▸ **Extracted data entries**
=== Section Start ===

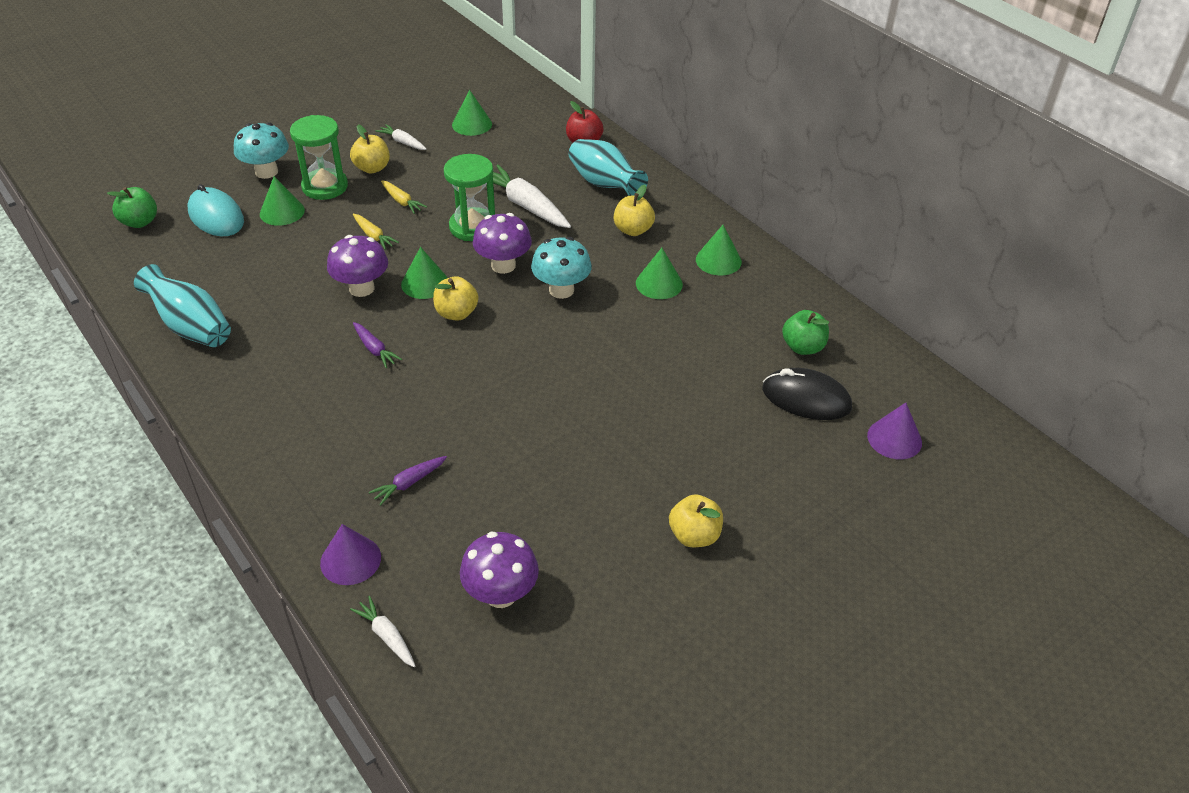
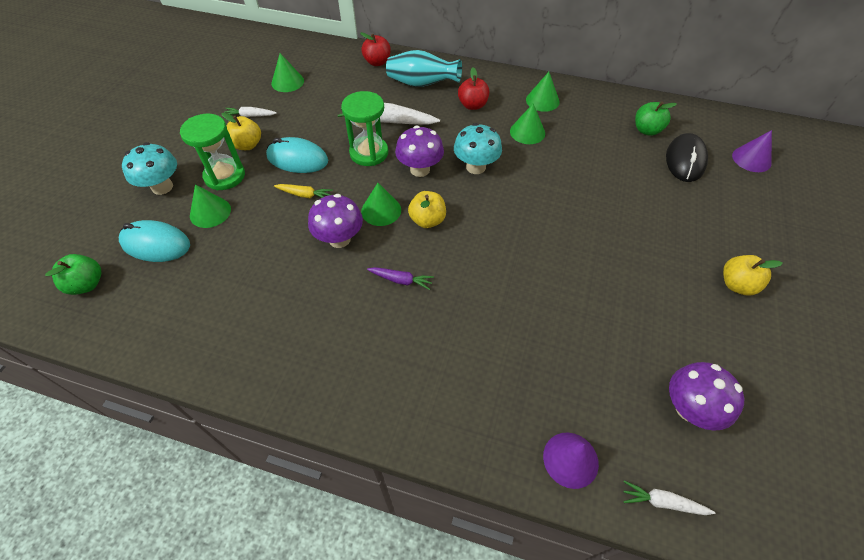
camera: 35 degrees left, 10 degrees up
(191, 327) = (233, 349): turquoise vase -> none
(402, 201) = (297, 159): yellow carrot -> turquoise mouse
(409, 483) = (540, 368): purple carrot -> none
(633, 230) = (472, 105): yellow apple -> red apple
(806, 398) = (685, 160): black mouse -> black mouse turned 60 degrees counterclockwise

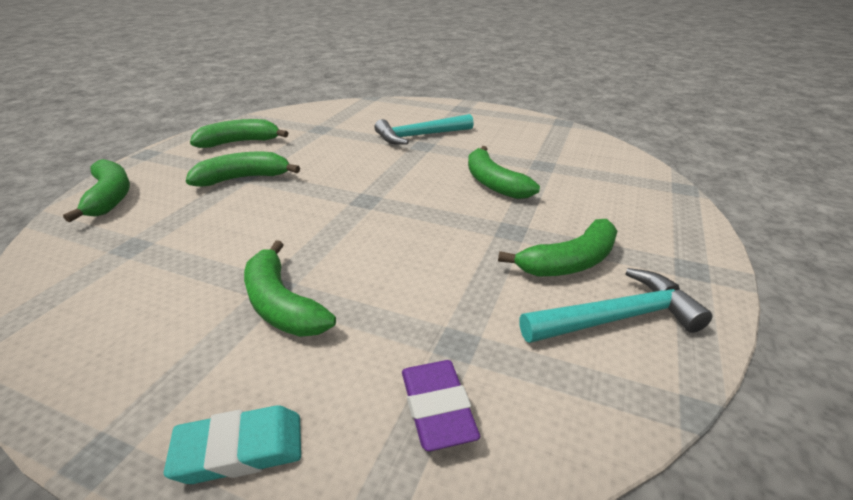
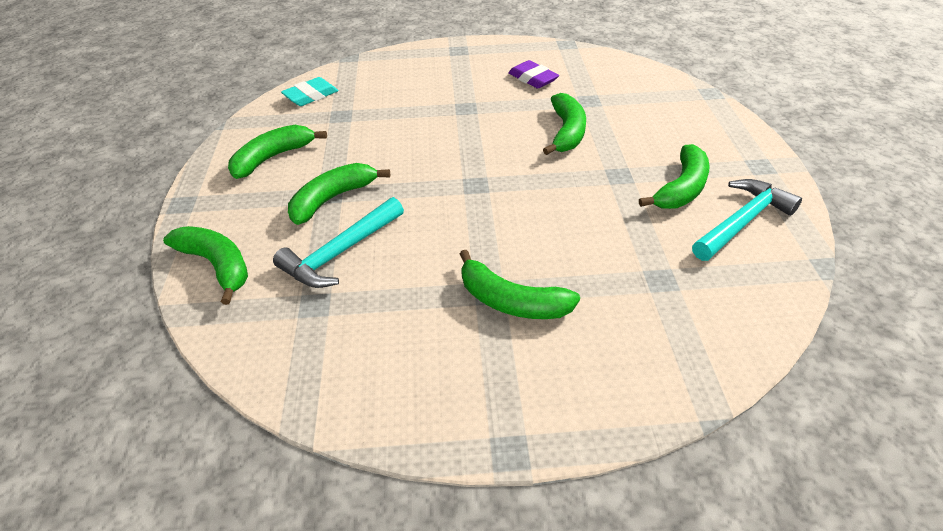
camera: 25 degrees left, 10 degrees up
(239, 450) = (596, 404): turquoise eraser -> turquoise eraser (311, 96)
(419, 136) = (452, 97): turquoise hammer -> turquoise hammer (340, 252)
(437, 408) = (687, 326): purple eraser -> purple eraser (533, 78)
(494, 183) = (566, 132): green banana -> green banana turned 120 degrees counterclockwise

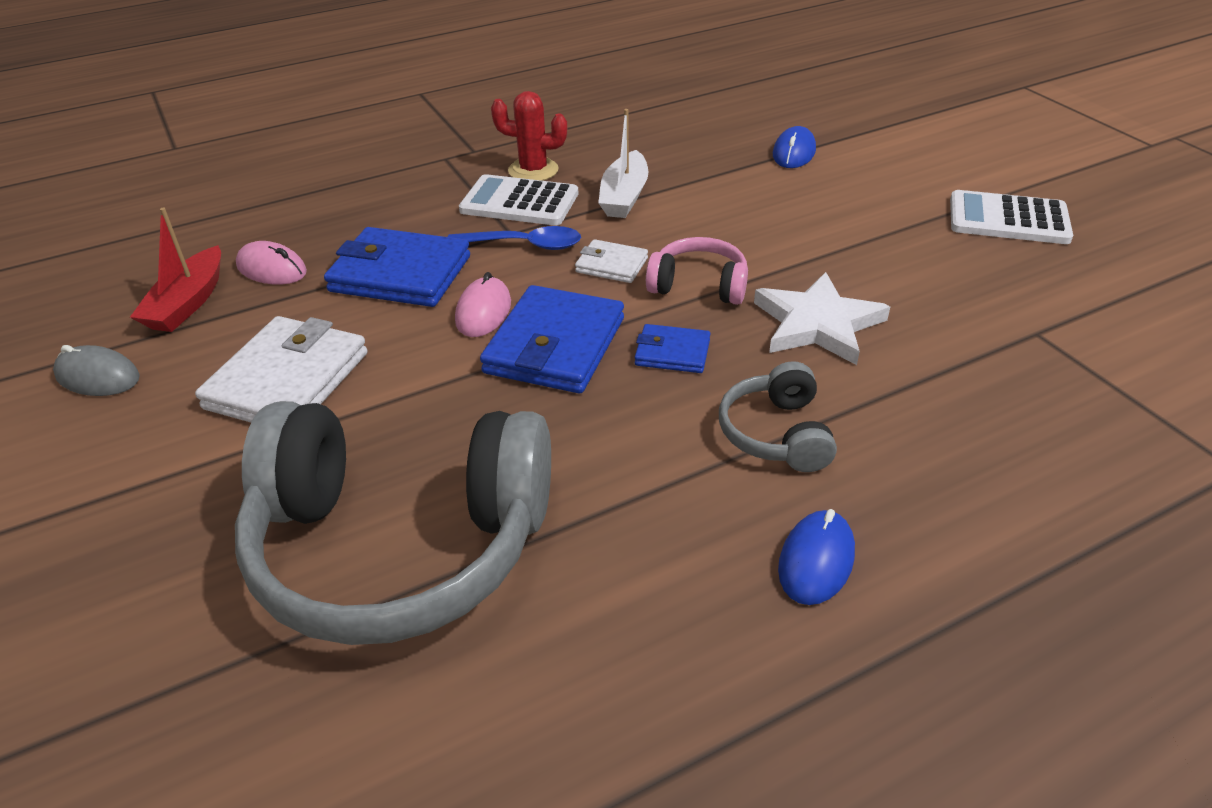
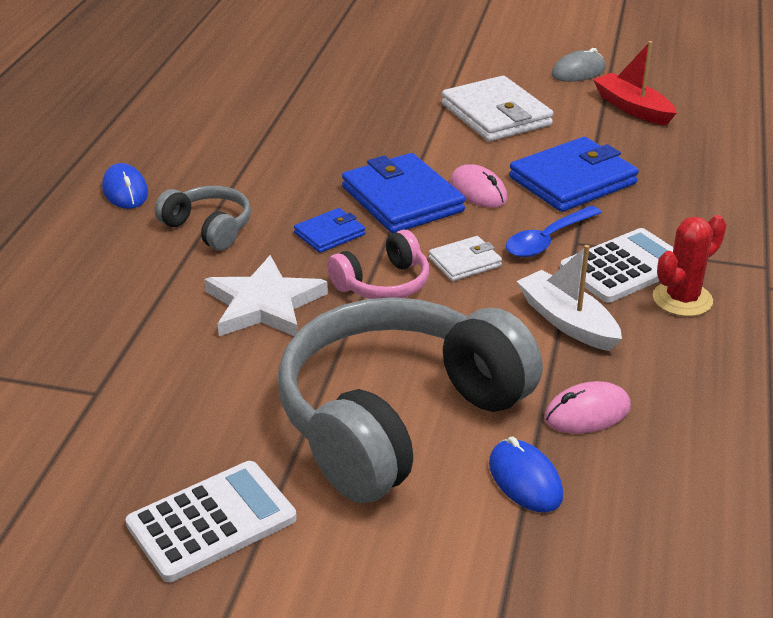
camera: 130 degrees right, 5 degrees down
(272, 269) = (643, 142): pink mouse -> pink mouse (587, 413)
(400, 545) = (317, 105): grey headphones -> grey headphones (398, 419)

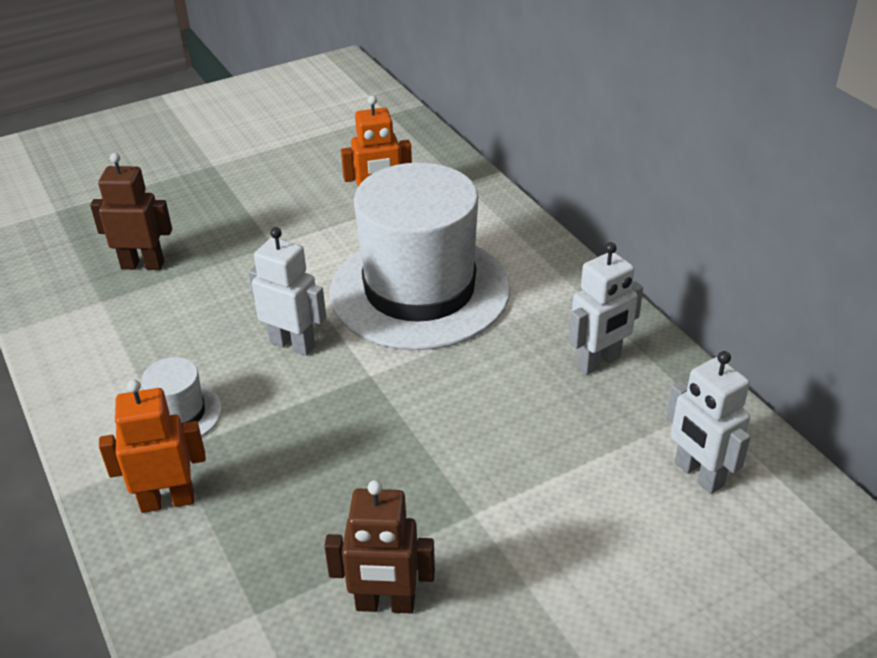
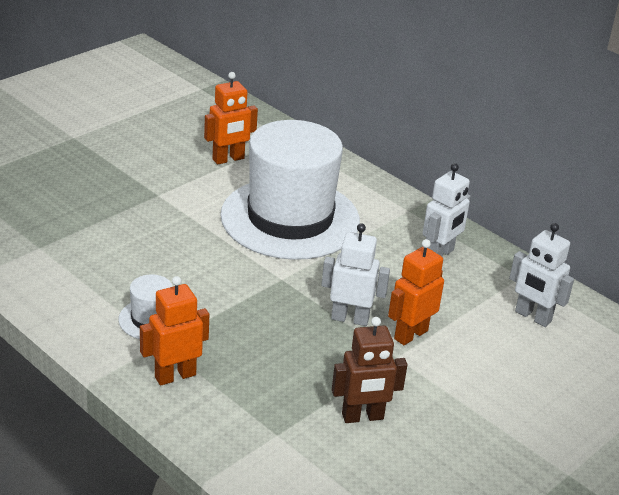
camera: 20 degrees left, 5 degrees down
(143, 265) = (59, 218): brown robot -> none
(293, 344) = (212, 264): white robot -> white robot (350, 318)
(508, 480) = (410, 334): none -> orange robot

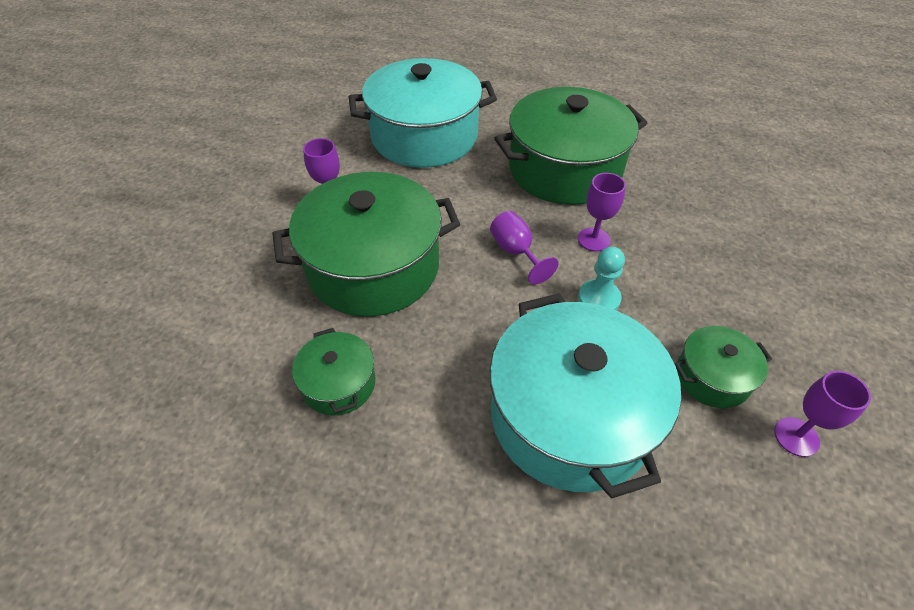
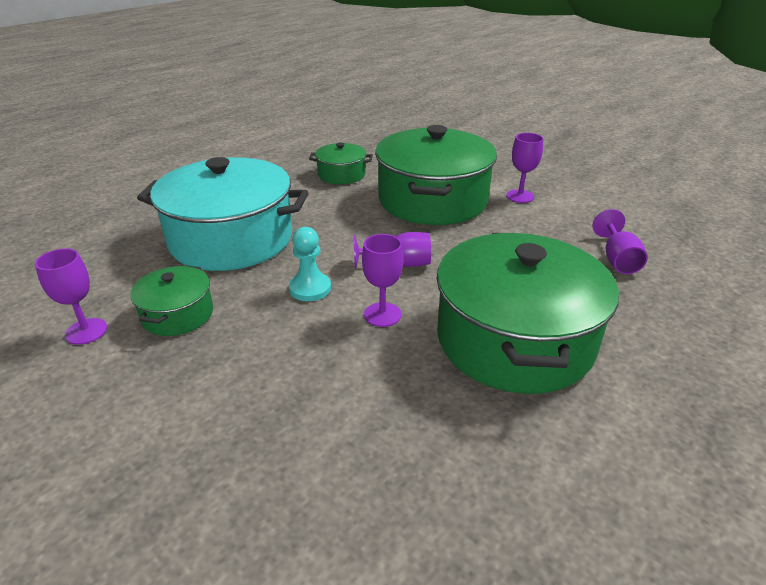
camera: 115 degrees right, 15 degrees down
(424, 136) = (617, 260): turquoise pot -> purple goblet

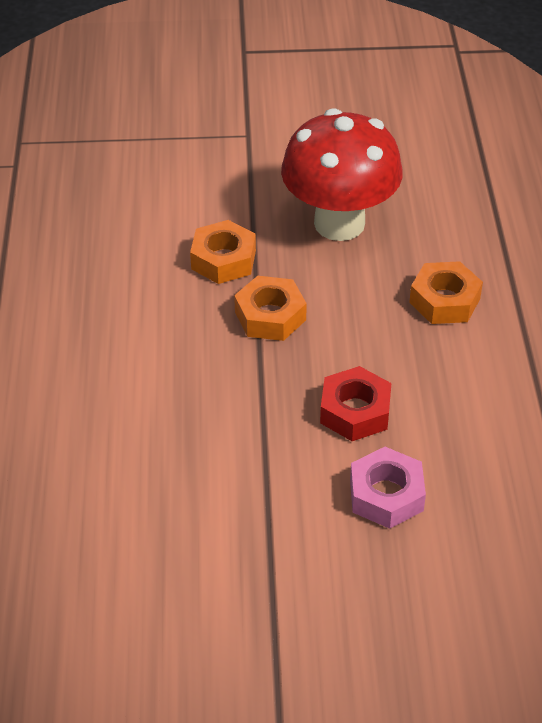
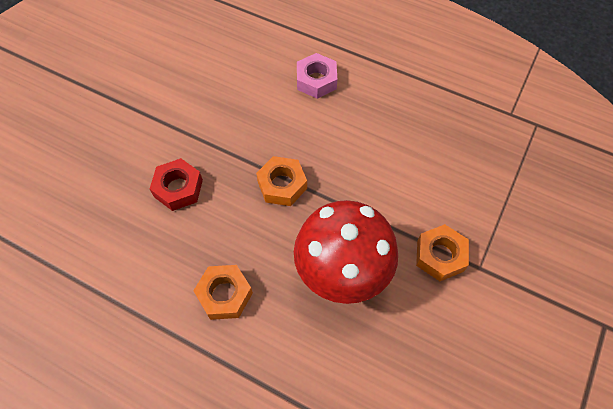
camera: 120 degrees right, 15 degrees up
(223, 260) = (348, 184): orange nut -> orange nut (440, 256)
(386, 495) = (114, 171): pink nut -> pink nut (316, 80)

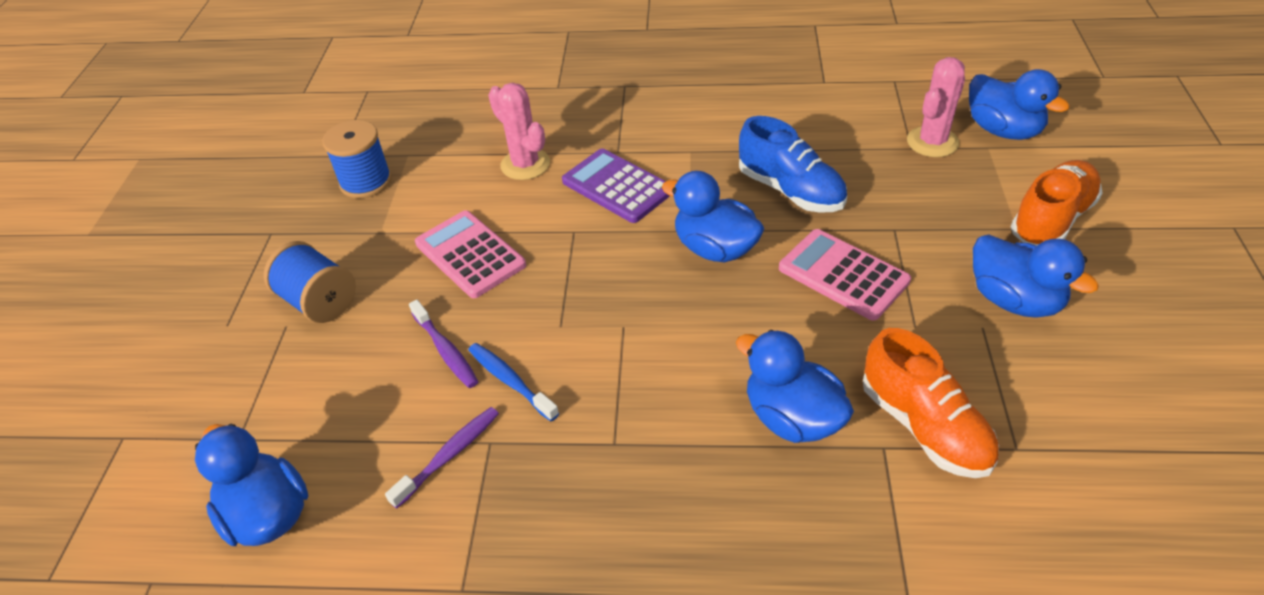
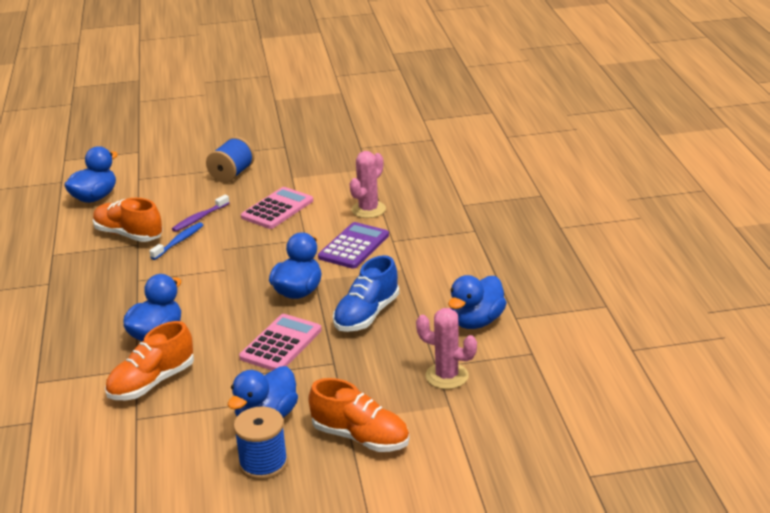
camera: 75 degrees right, 15 degrees down
(366, 182) = (337, 162): blue spool -> blue spool (263, 463)
(449, 455) = (129, 235): purple toothbrush -> orange shoe
(1003, 130) = (475, 413): blue duck -> blue duck (476, 321)

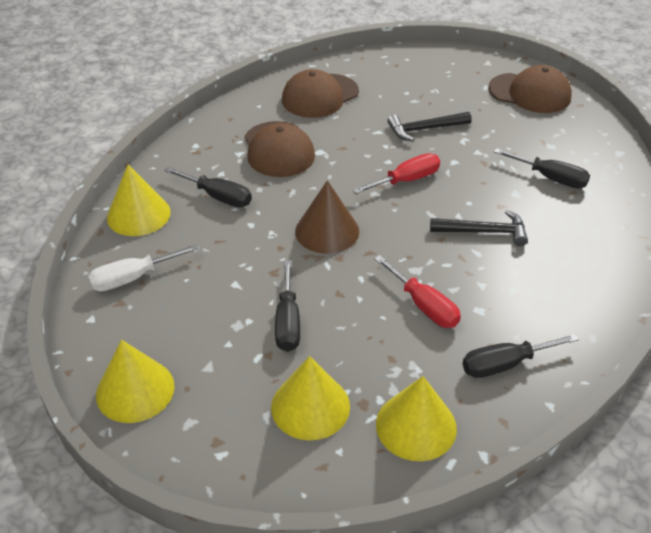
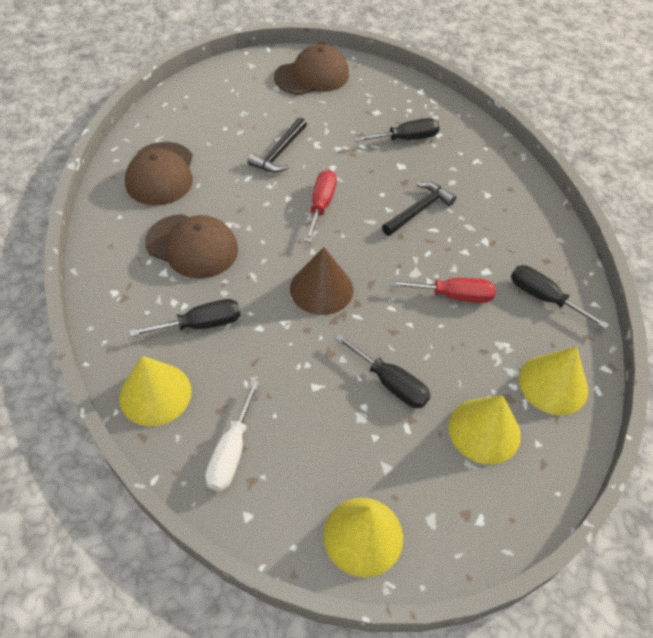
camera: 50 degrees left, 10 degrees up
(505, 364) = (543, 298): black screwdriver -> black screwdriver turned 105 degrees clockwise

=== Section End ===

Repeat each record as given. No picture belongs in the copy.

▸ **Answer for this exercise**
camera: 35 degrees left, 10 degrees up
(191, 327) = (233, 349): turquoise vase -> none
(402, 201) = (297, 159): yellow carrot -> turquoise mouse
(409, 483) = (540, 368): purple carrot -> none
(633, 230) = (472, 105): yellow apple -> red apple
(806, 398) = (685, 160): black mouse -> black mouse turned 60 degrees counterclockwise

camera: 25 degrees left, 10 degrees up
(239, 450) = (596, 404): turquoise eraser -> turquoise eraser (311, 96)
(419, 136) = (452, 97): turquoise hammer -> turquoise hammer (340, 252)
(437, 408) = (687, 326): purple eraser -> purple eraser (533, 78)
(494, 183) = (566, 132): green banana -> green banana turned 120 degrees counterclockwise

camera: 130 degrees right, 5 degrees down
(272, 269) = (643, 142): pink mouse -> pink mouse (587, 413)
(400, 545) = (317, 105): grey headphones -> grey headphones (398, 419)

camera: 20 degrees left, 5 degrees down
(143, 265) = (59, 218): brown robot -> none
(293, 344) = (212, 264): white robot -> white robot (350, 318)
(508, 480) = (410, 334): none -> orange robot

camera: 115 degrees right, 15 degrees down
(424, 136) = (617, 260): turquoise pot -> purple goblet

camera: 120 degrees right, 15 degrees up
(223, 260) = (348, 184): orange nut -> orange nut (440, 256)
(386, 495) = (114, 171): pink nut -> pink nut (316, 80)

camera: 75 degrees right, 15 degrees down
(366, 182) = (337, 162): blue spool -> blue spool (263, 463)
(449, 455) = (129, 235): purple toothbrush -> orange shoe
(1003, 130) = (475, 413): blue duck -> blue duck (476, 321)

camera: 50 degrees left, 10 degrees up
(505, 364) = (543, 298): black screwdriver -> black screwdriver turned 105 degrees clockwise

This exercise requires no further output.